*What is expected*. Please retype the data that follows, starting at the line containing "(465, 392) = (403, 321): none -> red bowl" and stopping after the last line.

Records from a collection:
■ ■ ■

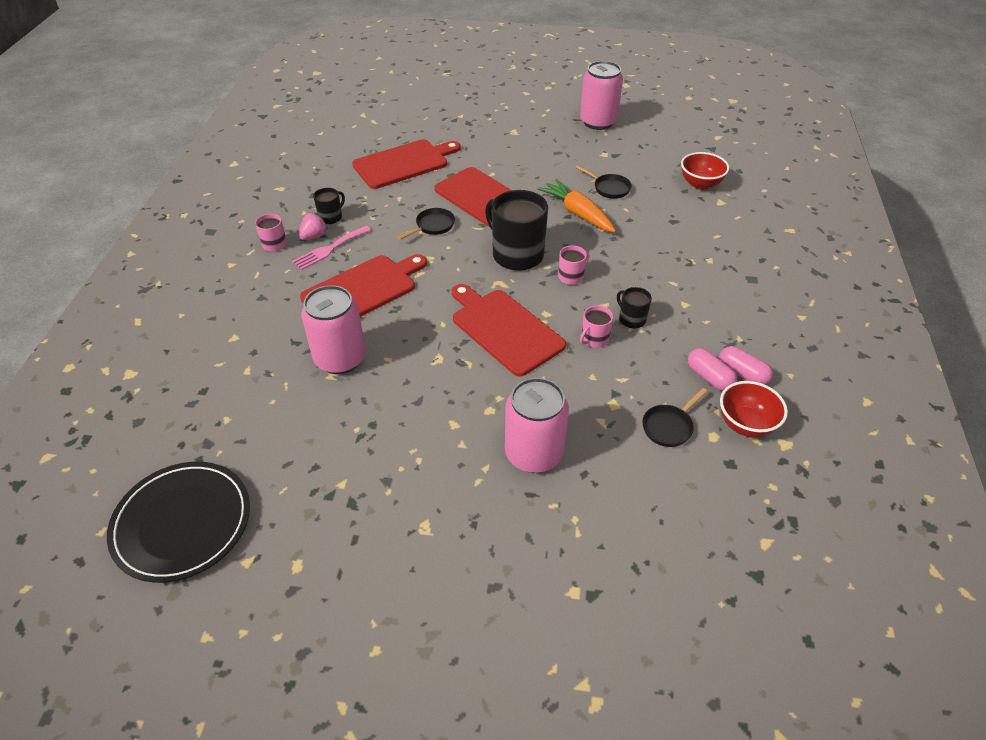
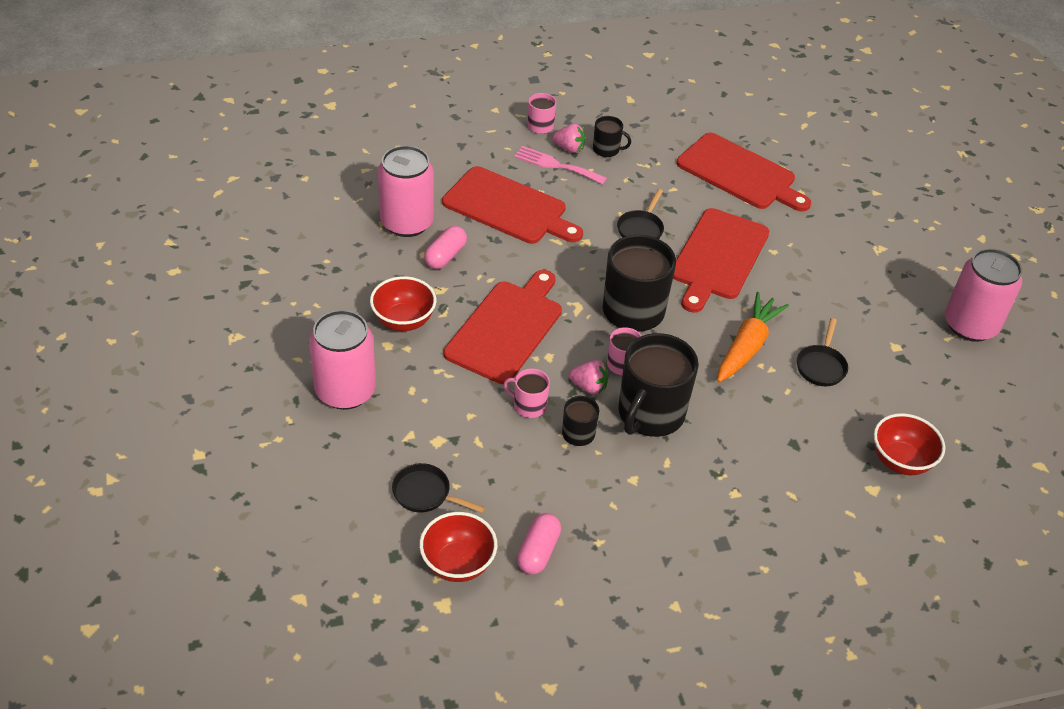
camera: 65 degrees right, 0 degrees up
(182, 523) = (193, 194): black plate -> none
(433, 226) = (641, 229): black pan -> black pan turned 90 degrees clockwise
(465, 392) = (403, 321): none -> red bowl
(586, 301) = (589, 387): none -> pink strawberry
(625, 277) = (650, 414): none -> black mug
(709, 377) = (517, 520): pink capsule -> pink capsule (445, 256)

■ ■ ■

*Written reply*.
(465, 392) = (403, 321): none -> red bowl
(586, 301) = (589, 387): none -> pink strawberry
(625, 277) = (650, 414): none -> black mug
(709, 377) = (517, 520): pink capsule -> pink capsule (445, 256)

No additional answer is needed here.